• [Work instruction]:
Within the records below is a range that opens at the line with "(202, 254) = (406, 180): green" and closes at the line with "(567, 237) = (199, 498): brown". Return that range word for word, both ends included, and only that range.

• [Dataset excerpts]:
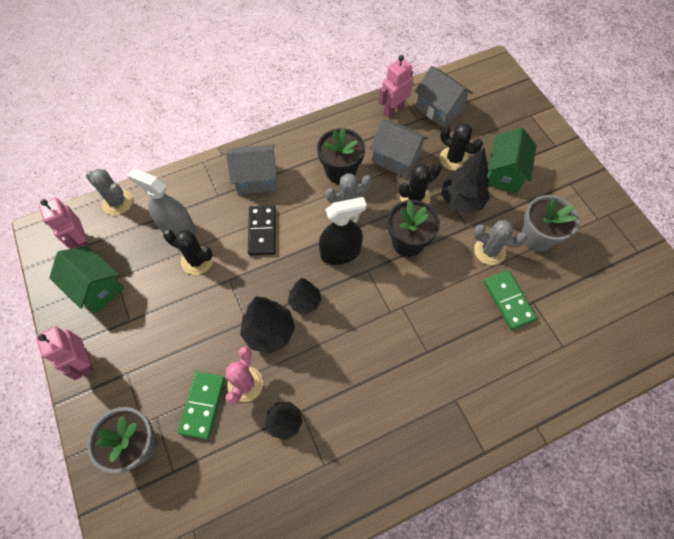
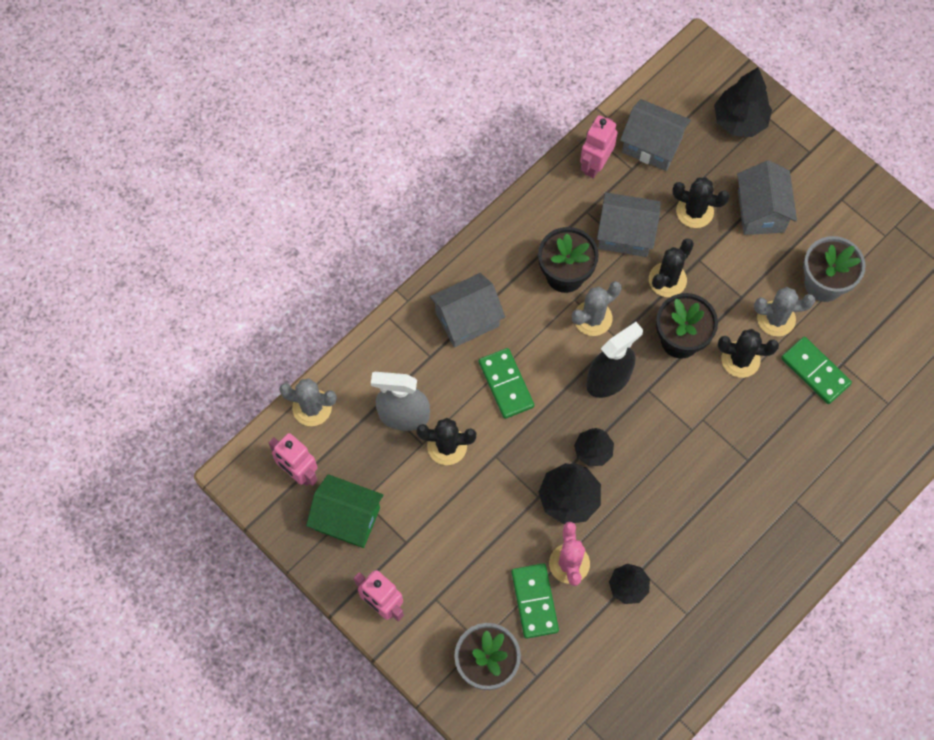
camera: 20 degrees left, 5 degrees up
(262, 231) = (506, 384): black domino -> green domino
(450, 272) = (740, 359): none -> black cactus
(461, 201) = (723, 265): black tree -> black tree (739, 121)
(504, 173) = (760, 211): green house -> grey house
...
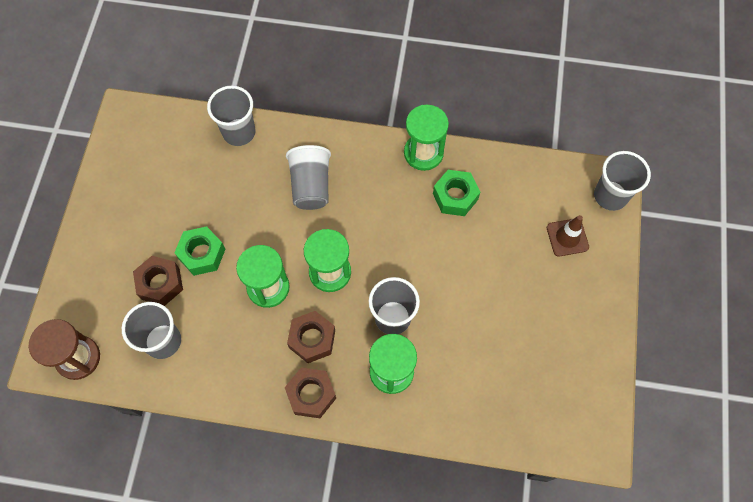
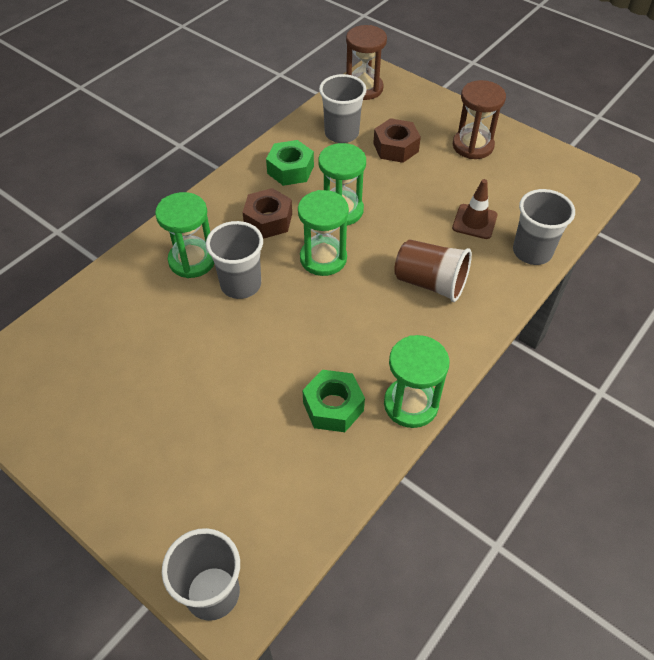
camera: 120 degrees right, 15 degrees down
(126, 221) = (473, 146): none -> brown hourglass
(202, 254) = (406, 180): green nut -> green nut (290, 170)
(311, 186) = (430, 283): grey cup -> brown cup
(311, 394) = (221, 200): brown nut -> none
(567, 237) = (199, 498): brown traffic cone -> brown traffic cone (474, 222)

• [Solution]:
(202, 254) = (406, 180): green nut -> green nut (290, 170)
(311, 186) = (430, 283): grey cup -> brown cup
(311, 394) = (221, 200): brown nut -> none
(567, 237) = (199, 498): brown traffic cone -> brown traffic cone (474, 222)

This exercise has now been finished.